## Brief
Where the records below show a line containing "D2: LED green", start copying; end with the line containing "U6: NOT 74LS04", and copy it too.

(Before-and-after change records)
• • • • •

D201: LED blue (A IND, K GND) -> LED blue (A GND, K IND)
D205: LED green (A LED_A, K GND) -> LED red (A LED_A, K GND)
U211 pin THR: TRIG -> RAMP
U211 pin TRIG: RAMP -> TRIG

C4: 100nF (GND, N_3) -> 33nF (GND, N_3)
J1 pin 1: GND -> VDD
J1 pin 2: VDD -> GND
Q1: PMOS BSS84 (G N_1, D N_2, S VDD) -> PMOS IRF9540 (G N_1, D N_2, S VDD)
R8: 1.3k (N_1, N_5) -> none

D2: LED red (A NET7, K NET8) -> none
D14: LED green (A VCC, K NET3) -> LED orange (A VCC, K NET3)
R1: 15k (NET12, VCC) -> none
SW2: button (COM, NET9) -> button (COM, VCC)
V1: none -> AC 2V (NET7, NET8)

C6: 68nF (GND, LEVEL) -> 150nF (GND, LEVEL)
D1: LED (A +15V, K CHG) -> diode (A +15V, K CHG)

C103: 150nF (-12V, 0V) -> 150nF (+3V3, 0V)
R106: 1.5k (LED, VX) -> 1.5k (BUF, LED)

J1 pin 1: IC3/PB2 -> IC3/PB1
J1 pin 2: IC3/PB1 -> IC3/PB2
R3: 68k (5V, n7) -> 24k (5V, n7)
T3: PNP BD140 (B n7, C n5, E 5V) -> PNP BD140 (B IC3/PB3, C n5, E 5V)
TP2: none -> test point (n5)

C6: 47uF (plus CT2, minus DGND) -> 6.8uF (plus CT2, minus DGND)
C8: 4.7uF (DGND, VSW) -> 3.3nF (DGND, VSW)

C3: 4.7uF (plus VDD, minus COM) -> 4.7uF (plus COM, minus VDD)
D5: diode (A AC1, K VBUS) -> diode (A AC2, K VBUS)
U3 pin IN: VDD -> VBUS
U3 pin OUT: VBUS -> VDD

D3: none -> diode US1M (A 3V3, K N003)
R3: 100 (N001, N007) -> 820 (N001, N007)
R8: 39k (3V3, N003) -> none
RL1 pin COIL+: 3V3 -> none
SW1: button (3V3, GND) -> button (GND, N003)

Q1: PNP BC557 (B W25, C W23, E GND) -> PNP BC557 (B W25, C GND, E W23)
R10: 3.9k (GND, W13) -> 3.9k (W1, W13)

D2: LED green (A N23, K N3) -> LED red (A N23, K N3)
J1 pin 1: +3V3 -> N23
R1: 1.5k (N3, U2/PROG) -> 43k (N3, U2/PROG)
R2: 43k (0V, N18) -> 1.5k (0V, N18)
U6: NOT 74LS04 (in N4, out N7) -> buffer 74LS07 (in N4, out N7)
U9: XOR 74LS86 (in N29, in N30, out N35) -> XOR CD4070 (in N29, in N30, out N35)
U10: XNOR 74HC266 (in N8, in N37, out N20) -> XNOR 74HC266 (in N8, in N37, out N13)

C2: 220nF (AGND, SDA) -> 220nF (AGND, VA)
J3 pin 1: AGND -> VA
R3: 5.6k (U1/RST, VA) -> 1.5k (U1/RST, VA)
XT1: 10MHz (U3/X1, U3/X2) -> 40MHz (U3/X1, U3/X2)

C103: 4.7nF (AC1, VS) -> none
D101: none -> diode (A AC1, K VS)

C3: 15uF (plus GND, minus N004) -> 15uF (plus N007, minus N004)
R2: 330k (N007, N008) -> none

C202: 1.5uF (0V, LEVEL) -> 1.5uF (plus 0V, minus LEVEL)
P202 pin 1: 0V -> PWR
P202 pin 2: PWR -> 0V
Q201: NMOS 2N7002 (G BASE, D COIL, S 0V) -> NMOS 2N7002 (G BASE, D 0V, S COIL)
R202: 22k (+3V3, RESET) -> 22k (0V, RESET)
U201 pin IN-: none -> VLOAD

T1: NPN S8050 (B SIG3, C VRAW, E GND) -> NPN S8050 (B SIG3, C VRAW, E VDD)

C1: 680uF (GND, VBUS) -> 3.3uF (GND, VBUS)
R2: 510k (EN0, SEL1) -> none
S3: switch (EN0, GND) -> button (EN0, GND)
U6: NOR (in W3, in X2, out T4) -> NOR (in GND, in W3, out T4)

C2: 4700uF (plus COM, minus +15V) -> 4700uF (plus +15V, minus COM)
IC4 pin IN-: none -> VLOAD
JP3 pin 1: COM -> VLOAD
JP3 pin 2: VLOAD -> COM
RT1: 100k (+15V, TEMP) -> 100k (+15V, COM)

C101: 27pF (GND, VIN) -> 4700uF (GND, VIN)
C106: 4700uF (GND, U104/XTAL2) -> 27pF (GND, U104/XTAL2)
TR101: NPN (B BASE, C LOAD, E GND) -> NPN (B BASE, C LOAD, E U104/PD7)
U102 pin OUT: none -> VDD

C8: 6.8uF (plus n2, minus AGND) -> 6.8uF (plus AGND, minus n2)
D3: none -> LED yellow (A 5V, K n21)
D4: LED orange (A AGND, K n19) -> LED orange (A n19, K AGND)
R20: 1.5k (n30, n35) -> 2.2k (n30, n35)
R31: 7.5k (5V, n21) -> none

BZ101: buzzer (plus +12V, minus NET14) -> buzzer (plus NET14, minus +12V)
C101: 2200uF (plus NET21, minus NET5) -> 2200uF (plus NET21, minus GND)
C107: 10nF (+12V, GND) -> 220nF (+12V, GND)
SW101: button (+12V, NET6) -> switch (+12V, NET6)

• • • • •

## Answer to the exercise
D2: LED green (A N23, K N3) -> LED red (A N23, K N3)
J1 pin 1: +3V3 -> N23
R1: 1.5k (N3, U2/PROG) -> 43k (N3, U2/PROG)
R2: 43k (0V, N18) -> 1.5k (0V, N18)
U6: NOT 74LS04 (in N4, out N7) -> buffer 74LS07 (in N4, out N7)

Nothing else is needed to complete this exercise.